#### Input records
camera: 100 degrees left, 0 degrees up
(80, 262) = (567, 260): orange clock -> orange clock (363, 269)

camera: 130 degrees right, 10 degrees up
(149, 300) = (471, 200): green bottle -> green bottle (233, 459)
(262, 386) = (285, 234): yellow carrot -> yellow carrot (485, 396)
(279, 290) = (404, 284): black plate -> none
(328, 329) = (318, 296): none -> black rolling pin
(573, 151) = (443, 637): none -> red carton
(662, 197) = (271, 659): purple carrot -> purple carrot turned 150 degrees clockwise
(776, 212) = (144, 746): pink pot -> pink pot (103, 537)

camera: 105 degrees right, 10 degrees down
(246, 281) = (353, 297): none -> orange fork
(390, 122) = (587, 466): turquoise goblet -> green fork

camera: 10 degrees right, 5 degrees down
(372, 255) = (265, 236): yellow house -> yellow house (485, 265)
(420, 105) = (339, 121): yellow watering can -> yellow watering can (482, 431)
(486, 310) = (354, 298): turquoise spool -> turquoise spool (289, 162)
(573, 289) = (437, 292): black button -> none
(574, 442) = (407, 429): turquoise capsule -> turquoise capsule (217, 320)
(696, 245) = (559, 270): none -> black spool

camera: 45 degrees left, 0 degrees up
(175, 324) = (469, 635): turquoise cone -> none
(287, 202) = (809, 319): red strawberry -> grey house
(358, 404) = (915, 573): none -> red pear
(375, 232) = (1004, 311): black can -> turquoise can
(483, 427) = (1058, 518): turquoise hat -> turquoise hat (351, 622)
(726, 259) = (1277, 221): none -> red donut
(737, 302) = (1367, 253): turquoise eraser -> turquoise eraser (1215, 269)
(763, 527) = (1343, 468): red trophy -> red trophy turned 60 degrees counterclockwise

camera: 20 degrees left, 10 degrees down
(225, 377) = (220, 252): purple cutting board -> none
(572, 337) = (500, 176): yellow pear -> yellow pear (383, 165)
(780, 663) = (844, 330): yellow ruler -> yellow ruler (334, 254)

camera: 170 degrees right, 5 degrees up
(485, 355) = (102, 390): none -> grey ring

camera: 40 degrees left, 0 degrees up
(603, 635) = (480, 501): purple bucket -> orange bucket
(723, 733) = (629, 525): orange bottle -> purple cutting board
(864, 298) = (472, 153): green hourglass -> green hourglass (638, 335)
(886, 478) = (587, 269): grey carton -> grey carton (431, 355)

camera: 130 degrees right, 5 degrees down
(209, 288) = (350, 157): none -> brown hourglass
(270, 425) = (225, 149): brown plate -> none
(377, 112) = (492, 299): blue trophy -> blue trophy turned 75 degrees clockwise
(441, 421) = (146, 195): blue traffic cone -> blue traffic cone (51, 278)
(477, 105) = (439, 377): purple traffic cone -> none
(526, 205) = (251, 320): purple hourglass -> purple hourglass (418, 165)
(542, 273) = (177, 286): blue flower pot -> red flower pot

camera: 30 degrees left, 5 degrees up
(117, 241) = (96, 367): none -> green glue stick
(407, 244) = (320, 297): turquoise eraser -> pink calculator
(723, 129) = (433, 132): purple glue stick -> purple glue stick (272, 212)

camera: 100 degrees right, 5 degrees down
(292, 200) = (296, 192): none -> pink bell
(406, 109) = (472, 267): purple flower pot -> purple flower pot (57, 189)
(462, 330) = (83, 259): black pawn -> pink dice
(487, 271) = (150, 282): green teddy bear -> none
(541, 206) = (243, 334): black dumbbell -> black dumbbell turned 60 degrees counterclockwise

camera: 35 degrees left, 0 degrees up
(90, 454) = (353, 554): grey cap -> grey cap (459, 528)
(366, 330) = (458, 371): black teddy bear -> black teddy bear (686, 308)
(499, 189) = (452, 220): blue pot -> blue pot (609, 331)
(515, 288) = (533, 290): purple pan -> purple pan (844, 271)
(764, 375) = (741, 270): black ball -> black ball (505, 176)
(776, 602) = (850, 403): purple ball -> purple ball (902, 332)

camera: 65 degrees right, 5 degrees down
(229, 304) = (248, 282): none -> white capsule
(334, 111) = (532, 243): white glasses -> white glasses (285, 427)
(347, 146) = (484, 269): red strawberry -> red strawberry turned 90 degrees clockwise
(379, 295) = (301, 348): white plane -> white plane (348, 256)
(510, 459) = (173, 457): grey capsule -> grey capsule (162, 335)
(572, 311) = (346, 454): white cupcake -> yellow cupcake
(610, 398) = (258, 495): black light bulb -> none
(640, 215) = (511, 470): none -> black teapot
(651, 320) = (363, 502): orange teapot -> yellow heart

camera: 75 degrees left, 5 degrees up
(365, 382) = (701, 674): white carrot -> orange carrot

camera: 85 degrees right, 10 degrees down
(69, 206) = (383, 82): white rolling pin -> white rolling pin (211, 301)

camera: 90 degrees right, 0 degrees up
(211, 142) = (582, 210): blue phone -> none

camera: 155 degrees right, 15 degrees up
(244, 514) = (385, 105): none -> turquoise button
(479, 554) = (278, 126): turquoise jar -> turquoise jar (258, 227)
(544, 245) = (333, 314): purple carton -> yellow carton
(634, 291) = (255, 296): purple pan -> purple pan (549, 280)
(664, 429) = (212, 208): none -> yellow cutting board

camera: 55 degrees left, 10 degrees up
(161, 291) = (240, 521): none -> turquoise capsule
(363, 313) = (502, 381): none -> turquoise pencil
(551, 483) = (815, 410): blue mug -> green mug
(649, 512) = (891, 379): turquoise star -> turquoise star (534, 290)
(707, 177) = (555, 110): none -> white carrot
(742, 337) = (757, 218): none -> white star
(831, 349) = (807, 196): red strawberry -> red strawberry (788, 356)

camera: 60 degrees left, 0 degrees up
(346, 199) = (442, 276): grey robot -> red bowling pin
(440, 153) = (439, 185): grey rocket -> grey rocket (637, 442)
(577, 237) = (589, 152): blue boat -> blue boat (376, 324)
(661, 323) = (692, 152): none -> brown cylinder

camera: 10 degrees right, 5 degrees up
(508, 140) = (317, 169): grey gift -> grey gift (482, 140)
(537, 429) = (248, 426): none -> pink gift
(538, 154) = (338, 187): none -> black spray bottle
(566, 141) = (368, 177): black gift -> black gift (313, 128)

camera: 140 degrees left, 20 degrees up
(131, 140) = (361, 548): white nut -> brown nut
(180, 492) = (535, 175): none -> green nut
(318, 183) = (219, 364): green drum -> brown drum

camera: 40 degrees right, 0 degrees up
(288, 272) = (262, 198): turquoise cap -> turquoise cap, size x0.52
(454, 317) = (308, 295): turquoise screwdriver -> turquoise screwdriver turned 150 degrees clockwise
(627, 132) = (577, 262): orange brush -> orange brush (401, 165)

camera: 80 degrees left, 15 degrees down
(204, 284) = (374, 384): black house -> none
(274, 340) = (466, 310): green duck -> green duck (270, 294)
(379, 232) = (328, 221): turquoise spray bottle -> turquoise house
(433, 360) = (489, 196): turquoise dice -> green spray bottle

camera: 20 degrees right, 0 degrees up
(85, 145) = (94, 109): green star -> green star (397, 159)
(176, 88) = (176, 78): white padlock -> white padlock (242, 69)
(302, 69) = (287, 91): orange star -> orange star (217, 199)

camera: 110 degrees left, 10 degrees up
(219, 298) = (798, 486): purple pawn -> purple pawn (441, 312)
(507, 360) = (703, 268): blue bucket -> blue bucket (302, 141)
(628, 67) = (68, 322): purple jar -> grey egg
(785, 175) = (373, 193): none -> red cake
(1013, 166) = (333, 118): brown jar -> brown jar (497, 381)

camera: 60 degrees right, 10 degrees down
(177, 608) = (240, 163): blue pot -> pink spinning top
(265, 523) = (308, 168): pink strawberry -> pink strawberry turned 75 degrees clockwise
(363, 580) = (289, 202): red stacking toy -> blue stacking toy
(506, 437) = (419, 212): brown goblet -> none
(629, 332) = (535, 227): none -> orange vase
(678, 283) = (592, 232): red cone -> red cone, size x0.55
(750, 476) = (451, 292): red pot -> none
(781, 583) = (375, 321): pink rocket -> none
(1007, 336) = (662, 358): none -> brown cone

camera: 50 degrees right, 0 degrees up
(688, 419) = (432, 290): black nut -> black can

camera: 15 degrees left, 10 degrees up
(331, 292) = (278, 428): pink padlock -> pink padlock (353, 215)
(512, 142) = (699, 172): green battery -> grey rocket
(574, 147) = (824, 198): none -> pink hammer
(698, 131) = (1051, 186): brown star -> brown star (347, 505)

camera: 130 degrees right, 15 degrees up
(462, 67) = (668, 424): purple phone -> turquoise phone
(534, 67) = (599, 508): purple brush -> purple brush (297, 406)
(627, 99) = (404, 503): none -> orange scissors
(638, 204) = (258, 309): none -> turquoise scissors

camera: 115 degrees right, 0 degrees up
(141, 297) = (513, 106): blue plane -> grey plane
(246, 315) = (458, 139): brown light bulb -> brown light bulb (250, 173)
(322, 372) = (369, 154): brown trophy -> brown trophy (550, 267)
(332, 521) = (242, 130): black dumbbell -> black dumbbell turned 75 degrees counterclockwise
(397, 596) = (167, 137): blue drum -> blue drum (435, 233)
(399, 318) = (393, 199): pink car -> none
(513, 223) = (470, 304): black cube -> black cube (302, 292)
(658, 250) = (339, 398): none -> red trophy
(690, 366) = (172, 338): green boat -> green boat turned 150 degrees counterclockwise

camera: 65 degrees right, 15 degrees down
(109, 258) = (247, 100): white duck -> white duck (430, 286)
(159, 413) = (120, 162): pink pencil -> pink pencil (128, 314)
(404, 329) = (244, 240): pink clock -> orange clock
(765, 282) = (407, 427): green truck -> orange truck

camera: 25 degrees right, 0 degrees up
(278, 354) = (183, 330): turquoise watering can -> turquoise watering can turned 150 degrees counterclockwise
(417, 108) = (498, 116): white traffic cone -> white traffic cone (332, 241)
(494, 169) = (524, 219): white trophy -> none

#### Activity
Exactly as written, please transcribe the lines from the start of the records above to the line that holds "(262, 386) = (285, 234): yellow", both ends included.

#### Finished exercise
camera: 100 degrees left, 0 degrees up
(80, 262) = (567, 260): orange clock -> orange clock (363, 269)

camera: 130 degrees right, 10 degrees up
(149, 300) = (471, 200): green bottle -> green bottle (233, 459)
(262, 386) = (285, 234): yellow carrot -> yellow carrot (485, 396)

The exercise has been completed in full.